Task goal – From the entries below, output the line with "none -> lime plate C8:D8 level 1" and each following line up to and including the line with "none -> red brick C10 level 3", exactly as written.

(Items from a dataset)

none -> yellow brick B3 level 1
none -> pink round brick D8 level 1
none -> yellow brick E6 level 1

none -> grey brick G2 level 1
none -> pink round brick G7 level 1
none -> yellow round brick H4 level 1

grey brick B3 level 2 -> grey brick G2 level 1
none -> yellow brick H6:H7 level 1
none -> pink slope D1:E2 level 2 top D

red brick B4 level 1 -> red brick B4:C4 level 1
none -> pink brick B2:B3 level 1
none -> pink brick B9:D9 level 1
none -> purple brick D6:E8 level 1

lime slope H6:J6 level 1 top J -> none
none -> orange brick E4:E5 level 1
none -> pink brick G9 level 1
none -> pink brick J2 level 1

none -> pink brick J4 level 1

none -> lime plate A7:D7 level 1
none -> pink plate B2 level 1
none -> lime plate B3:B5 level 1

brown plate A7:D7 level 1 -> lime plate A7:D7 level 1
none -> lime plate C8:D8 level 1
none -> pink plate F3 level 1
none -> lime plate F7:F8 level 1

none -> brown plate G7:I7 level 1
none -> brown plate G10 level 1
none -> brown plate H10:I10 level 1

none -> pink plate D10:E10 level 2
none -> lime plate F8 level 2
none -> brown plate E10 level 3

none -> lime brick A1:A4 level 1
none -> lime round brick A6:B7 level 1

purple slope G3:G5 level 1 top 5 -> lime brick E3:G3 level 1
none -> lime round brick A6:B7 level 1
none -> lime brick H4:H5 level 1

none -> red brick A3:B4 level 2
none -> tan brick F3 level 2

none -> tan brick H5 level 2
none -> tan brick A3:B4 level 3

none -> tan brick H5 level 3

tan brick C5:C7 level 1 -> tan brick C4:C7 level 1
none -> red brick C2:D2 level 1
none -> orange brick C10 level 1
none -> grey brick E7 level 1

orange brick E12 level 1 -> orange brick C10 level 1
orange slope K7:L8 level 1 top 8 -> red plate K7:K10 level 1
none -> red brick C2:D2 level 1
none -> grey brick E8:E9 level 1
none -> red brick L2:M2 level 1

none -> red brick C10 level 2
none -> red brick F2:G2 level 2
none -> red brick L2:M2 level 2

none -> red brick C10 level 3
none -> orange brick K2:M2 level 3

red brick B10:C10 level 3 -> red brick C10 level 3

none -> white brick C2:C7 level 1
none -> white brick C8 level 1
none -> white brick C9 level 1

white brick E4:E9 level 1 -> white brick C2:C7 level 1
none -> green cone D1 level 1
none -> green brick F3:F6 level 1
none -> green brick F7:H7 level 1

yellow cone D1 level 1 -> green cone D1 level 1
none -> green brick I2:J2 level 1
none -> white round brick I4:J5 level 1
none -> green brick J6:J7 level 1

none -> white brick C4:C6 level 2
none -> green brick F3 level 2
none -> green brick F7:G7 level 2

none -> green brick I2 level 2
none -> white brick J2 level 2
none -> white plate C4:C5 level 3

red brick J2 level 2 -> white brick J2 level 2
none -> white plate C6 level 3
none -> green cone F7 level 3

Solution –
none -> lime plate C8:D8 level 1
none -> pink plate F3 level 1
none -> lime plate F7:F8 level 1

none -> brown plate G7:I7 level 1
none -> brown plate G10 level 1
none -> brown plate H10:I10 level 1

none -> pink plate D10:E10 level 2
none -> lime plate F8 level 2
none -> brown plate E10 level 3

none -> lime brick A1:A4 level 1
none -> lime round brick A6:B7 level 1

purple slope G3:G5 level 1 top 5 -> lime brick E3:G3 level 1
none -> lime round brick A6:B7 level 1
none -> lime brick H4:H5 level 1

none -> red brick A3:B4 level 2
none -> tan brick F3 level 2

none -> tan brick H5 level 2
none -> tan brick A3:B4 level 3

none -> tan brick H5 level 3

tan brick C5:C7 level 1 -> tan brick C4:C7 level 1
none -> red brick C2:D2 level 1
none -> orange brick C10 level 1
none -> grey brick E7 level 1

orange brick E12 level 1 -> orange brick C10 level 1
orange slope K7:L8 level 1 top 8 -> red plate K7:K10 level 1
none -> red brick C2:D2 level 1
none -> grey brick E8:E9 level 1
none -> red brick L2:M2 level 1

none -> red brick C10 level 2
none -> red brick F2:G2 level 2
none -> red brick L2:M2 level 2

none -> red brick C10 level 3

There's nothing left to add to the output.